▶ **Task inputs**:
/---

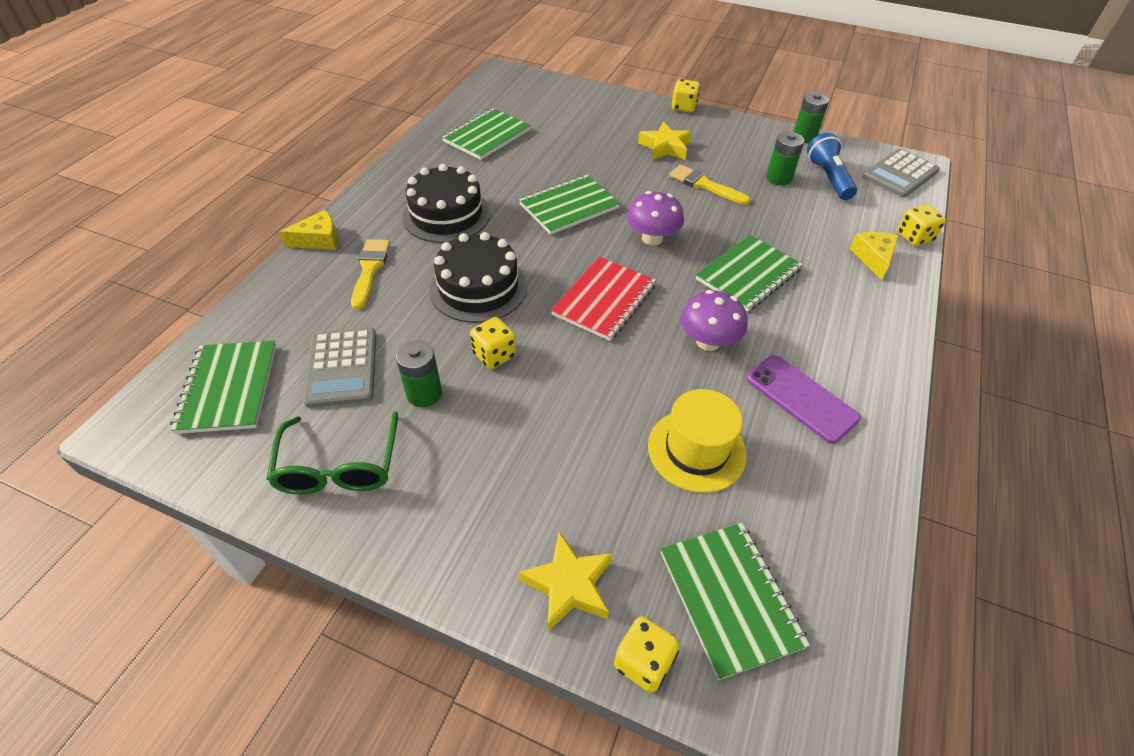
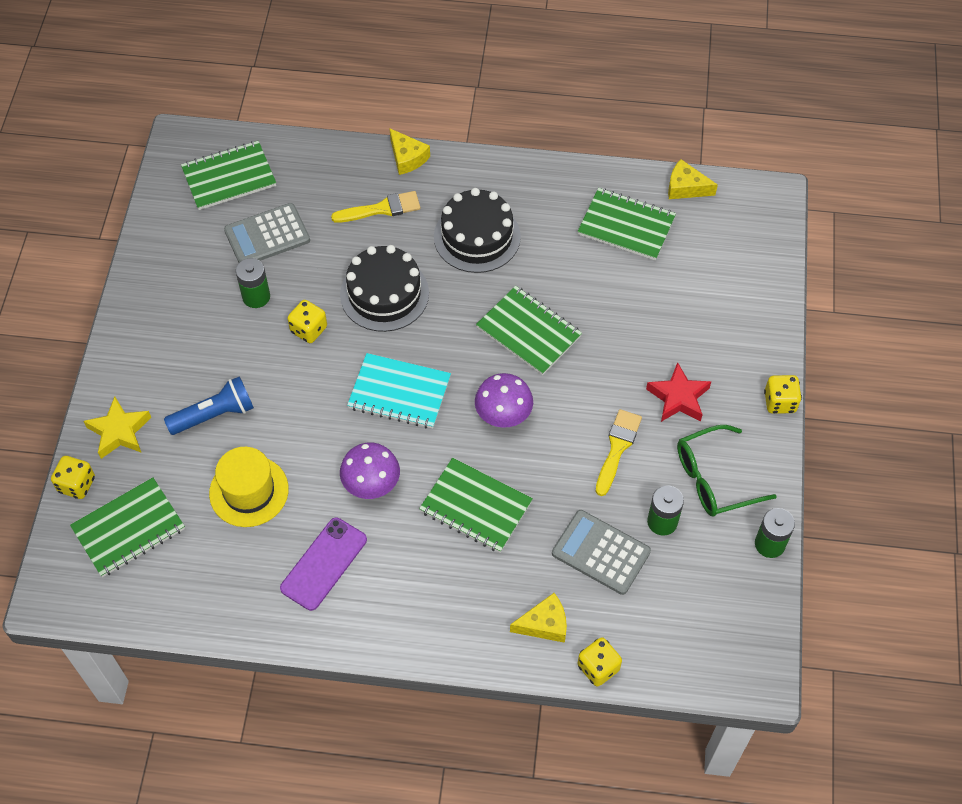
camera: 75 degrees right, 10 degrees up
(339, 466) = (180, 270): green glasses -> green glasses (714, 479)
(468, 103) = (685, 187): none -> yellow cheese
(604, 300) = (399, 393): red notebook -> turquoise notebook
(665, 147) = (678, 398): yellow star -> red star
(828, 178) = (685, 575): blue flashlight -> blue flashlight (214, 415)
(900, 174) = (727, 657): grey calculator -> grey calculator (601, 552)

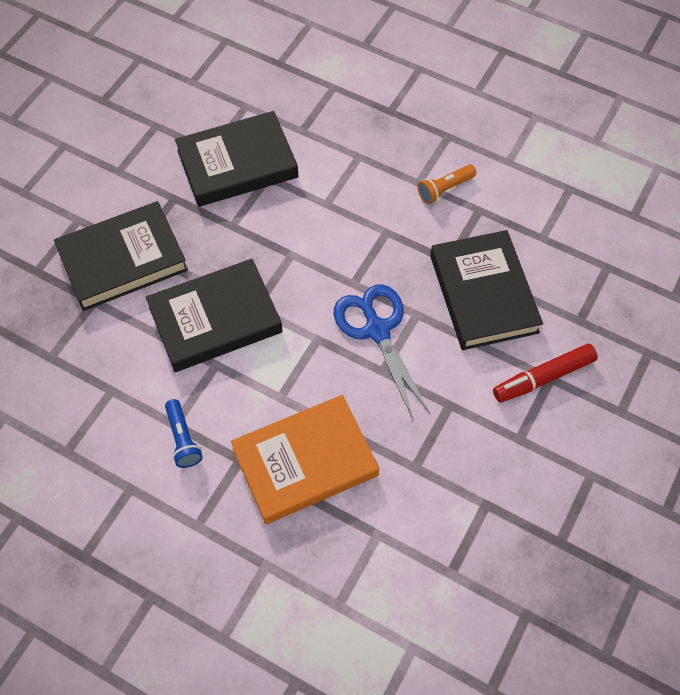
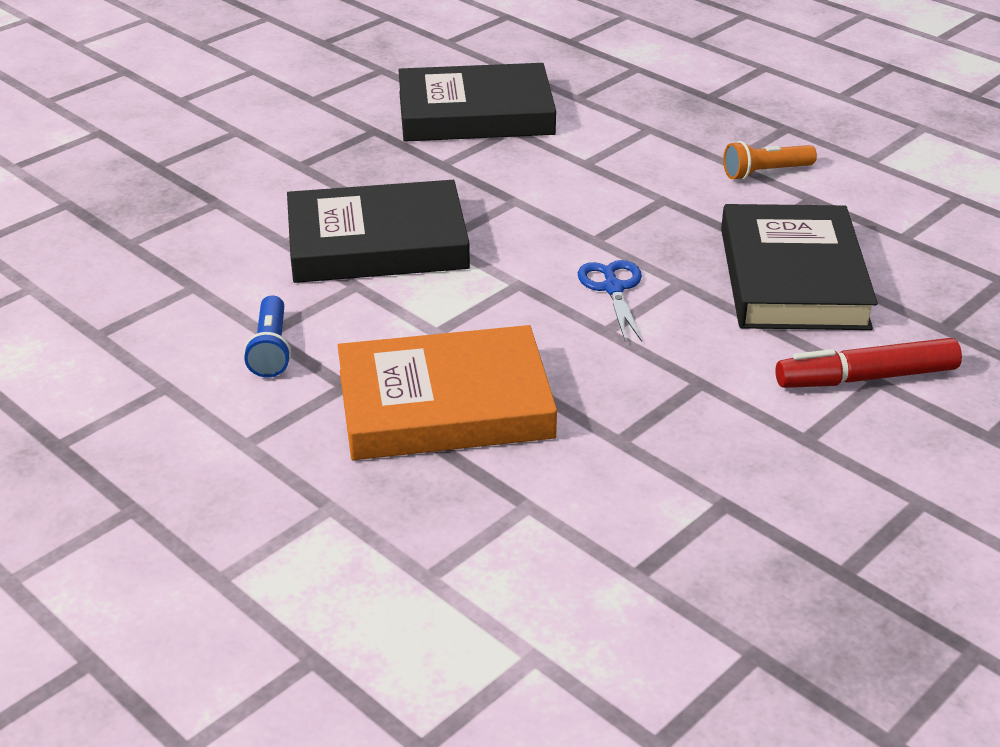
camera: 15 degrees right, 25 degrees down
(122, 260) = (276, 172): black book -> none
(377, 330) = (613, 288): blue scissors -> blue scissors, size x0.58

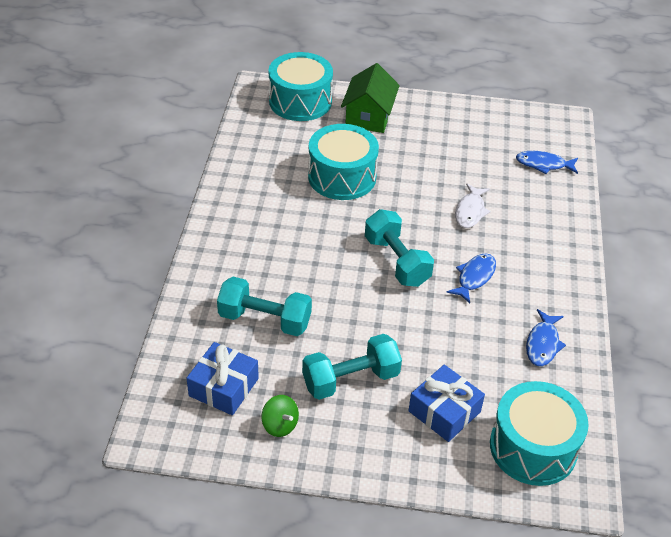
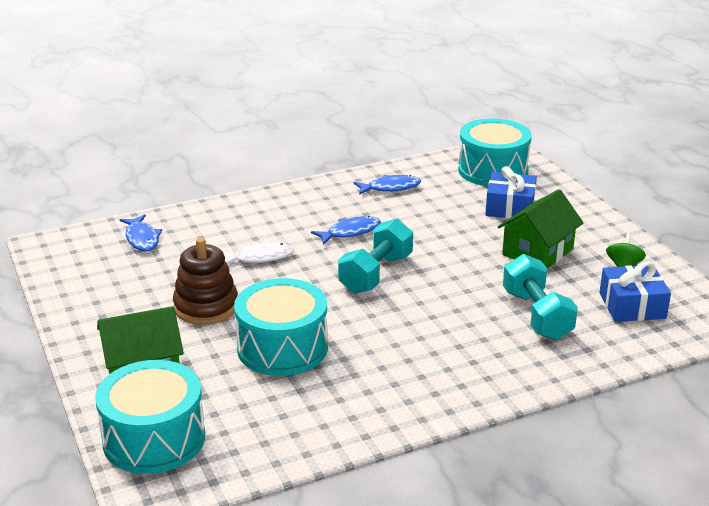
camera: 120 degrees left, 15 degrees down
(350, 379) = (537, 252): turquoise dumbbell -> green house
(420, 162) = (206, 307): none -> brown stacking toy
(474, 277) = (350, 232): blue fish -> blue fish turned 150 degrees clockwise

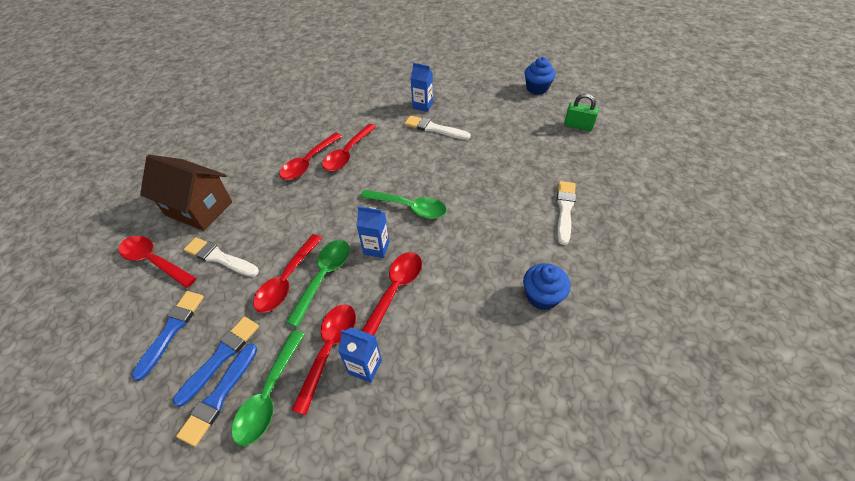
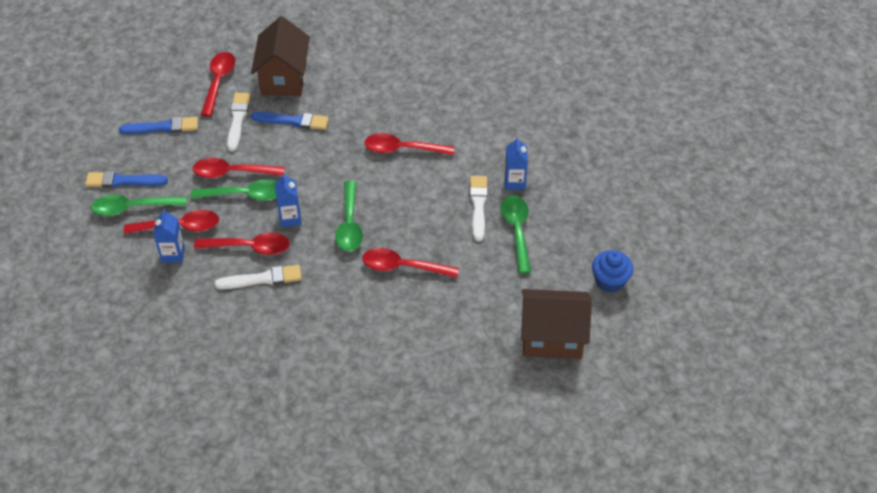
camera: 65 degrees right, 0 degrees up
(221, 357) = (152, 166): blue brush -> blue brush (293, 121)
(308, 162) = (376, 125): red spoon -> red spoon (403, 267)
(470, 116) = (517, 230): none -> green spoon
(542, 296) = (283, 353): blue cupcake -> none
(564, 209) = (401, 350): white brush -> white brush (262, 279)
(578, 126) = (552, 337): green padlock -> brown house

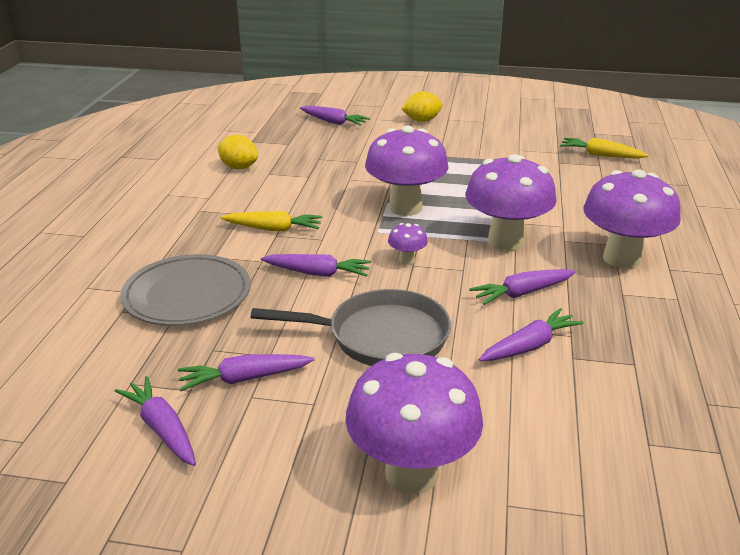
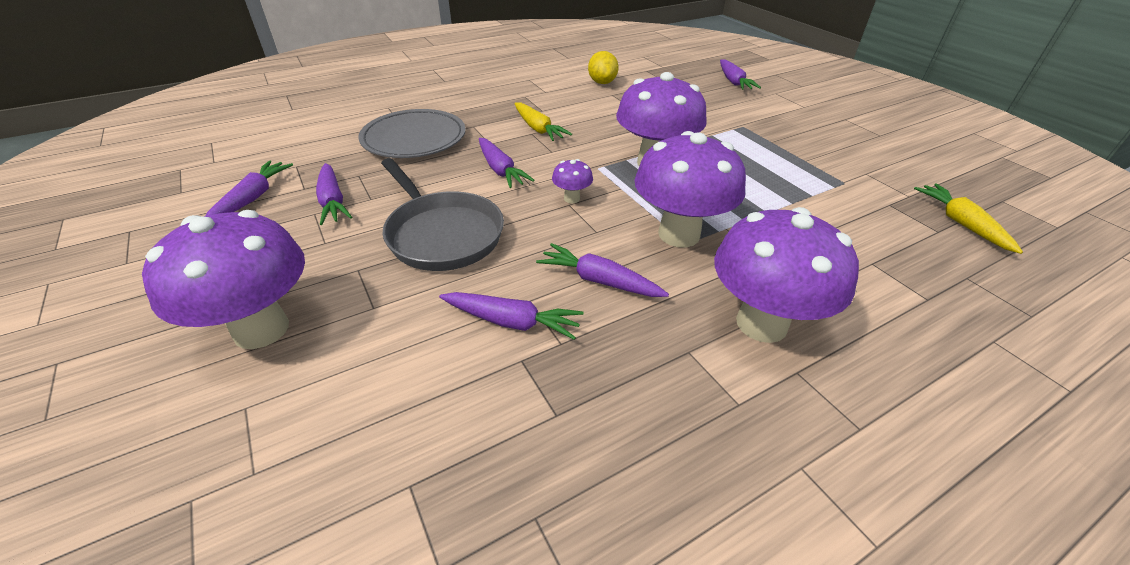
camera: 50 degrees right, 10 degrees up
(244, 379) = (333, 201): purple carrot -> purple carrot turned 150 degrees counterclockwise
(422, 120) = (815, 110): yellow lemon -> none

\---

▶ **Task prompt**:
No pictures belong in the copy; output every record exactly.

▶ **Task output**:
camera: 75 degrees right, 10 degrees up
(339, 466) = (180, 270): green glasses -> green glasses (714, 479)
(468, 103) = (685, 187): none -> yellow cheese
(604, 300) = (399, 393): red notebook -> turquoise notebook
(665, 147) = (678, 398): yellow star -> red star
(828, 178) = (685, 575): blue flashlight -> blue flashlight (214, 415)
(900, 174) = (727, 657): grey calculator -> grey calculator (601, 552)

camera: 15 degrees right, 25 degrees down
(122, 260) = (276, 172): black book -> none
(377, 330) = (613, 288): blue scissors -> blue scissors, size x0.58

camera: 120 degrees left, 15 degrees down
(350, 379) = (537, 252): turquoise dumbbell -> green house
(420, 162) = (206, 307): none -> brown stacking toy
(474, 277) = (350, 232): blue fish -> blue fish turned 150 degrees clockwise

camera: 65 degrees right, 0 degrees up
(221, 357) = (152, 166): blue brush -> blue brush (293, 121)
(308, 162) = (376, 125): red spoon -> red spoon (403, 267)
(470, 116) = (517, 230): none -> green spoon
(542, 296) = (283, 353): blue cupcake -> none
(564, 209) = (401, 350): white brush -> white brush (262, 279)
(578, 126) = (552, 337): green padlock -> brown house

camera: 50 degrees right, 10 degrees up
(244, 379) = (333, 201): purple carrot -> purple carrot turned 150 degrees counterclockwise
(422, 120) = (815, 110): yellow lemon -> none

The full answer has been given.